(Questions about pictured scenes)
start

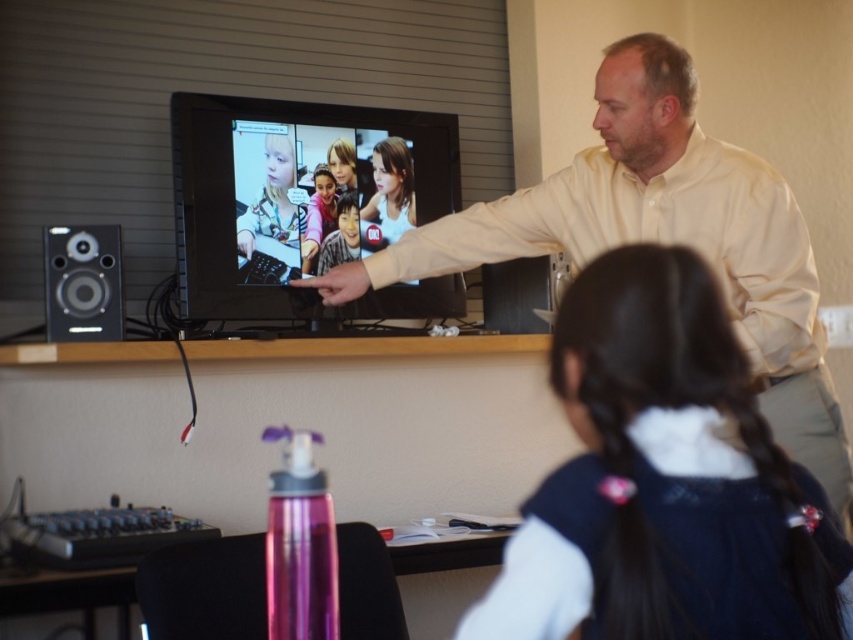
Question: Estimate the real-world distances between objects in this image. Which object is closer to the black silky hair at upper center?

Choices:
 (A) matte black speaker at left
 (B) matte yellow shirt at upper right

Answer: (B)

Question: Which of the following is the closest to the observer?

Choices:
 (A) (602, 182)
 (B) (62, 257)
 (C) (529, 596)

Answer: (C)

Question: Which point is closer to the camera?

Choices:
 (A) matte black speaker at left
 (B) black silky hair at upper center

Answer: (B)

Question: In this image, where is black silky hair at upper center located relative to matte black speaker at left?

Choices:
 (A) right
 (B) left

Answer: (A)

Question: Is black silky hair at upper center wider than matte yellow shirt at upper right?

Choices:
 (A) no
 (B) yes

Answer: (A)

Question: Does matte yellow shirt at upper right have a smaller size compared to matte black speaker at left?

Choices:
 (A) yes
 (B) no

Answer: (B)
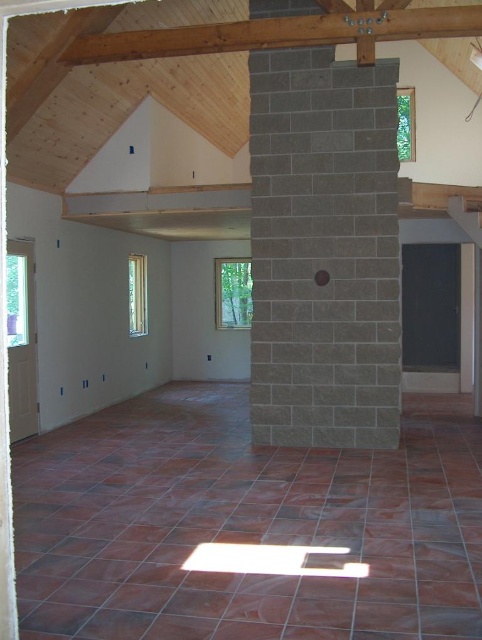
You are an architect designing a renovation plan for this space. You need to install a new light fixture that must be placed above the gray stone pillar at center. However, there is a brown wooden beam at upper center in the way. Can the light fixture be positioned directly above the pillar without interfering with the beam?

The gray stone pillar at center is located below the brown wooden beam at upper center, so the light fixture cannot be placed directly above the pillar without hitting the beam.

end

→ **Exercise aim**: Locate each line in the items above that contains the word "matte" and copy those lines.

→ **Result**:
 (A) matte black speaker at left
 (B) matte yellow shirt at upper right
 (A) matte black speaker at left
Question: In this image, where is black silky hair at upper center located relative to matte black speaker at left?
Question: Is black silky hair at upper center wider than matte yellow shirt at upper right?
Question: Does matte yellow shirt at upper right have a smaller size compared to matte black speaker at left?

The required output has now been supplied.